**Your objective**
When the line containing "white key [370,468,416,501]" is reached, copy it and each subsequent line of the material below exactly, through the last line.

**Extracted information**
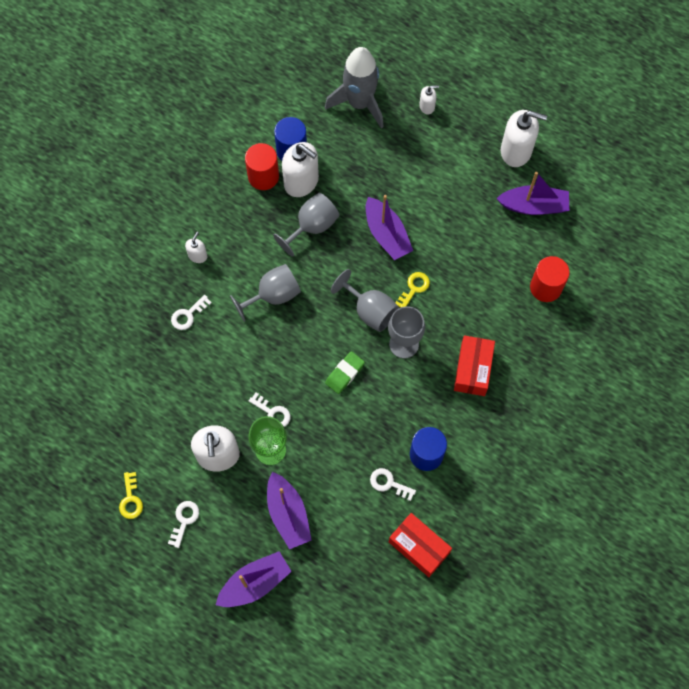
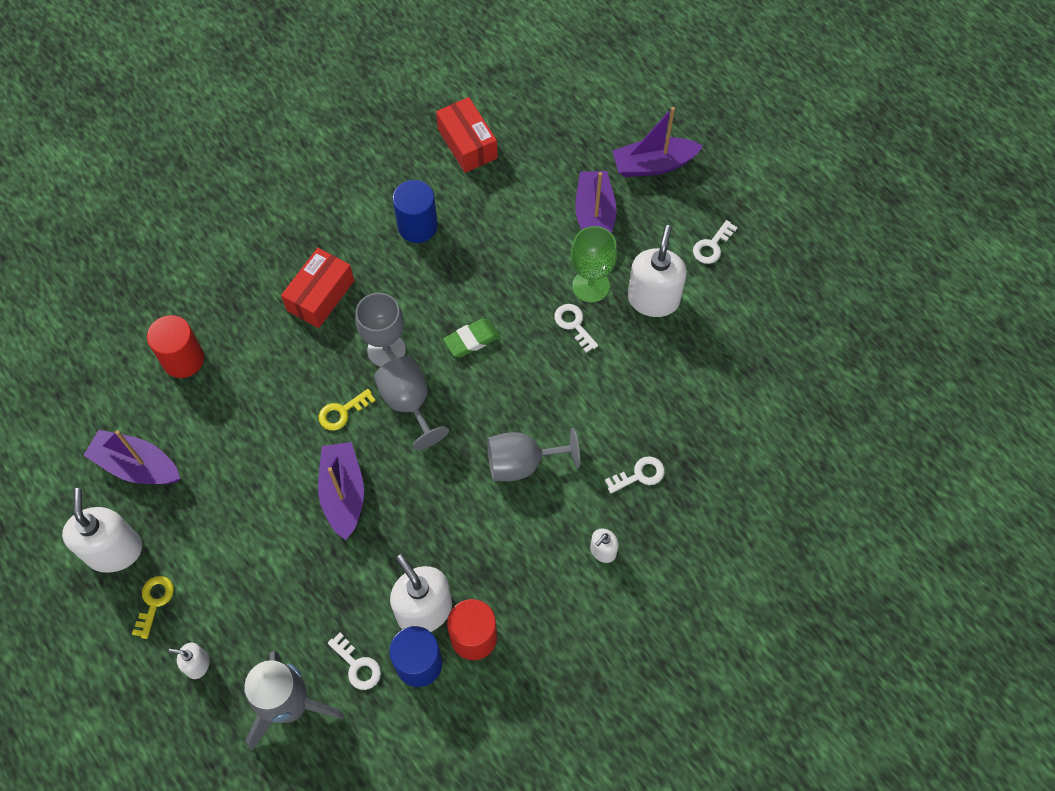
camera: 160 degrees left, 5 degrees down
yellow key [119,472,143,519] -> yellow key moved to [132,576,174,639]
grey goblet [273,193,340,257] -> none
white key [370,468,416,501] -> white key moved to [328,633,381,690]
white soap dispenser [501,110,547,167] -> white soap dispenser turned 45 degrees clockwise [62,488,142,573]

**Written response**
white key [370,468,416,501] -> white key moved to [328,633,381,690]
white soap dispenser [501,110,547,167] -> white soap dispenser turned 45 degrees clockwise [62,488,142,573]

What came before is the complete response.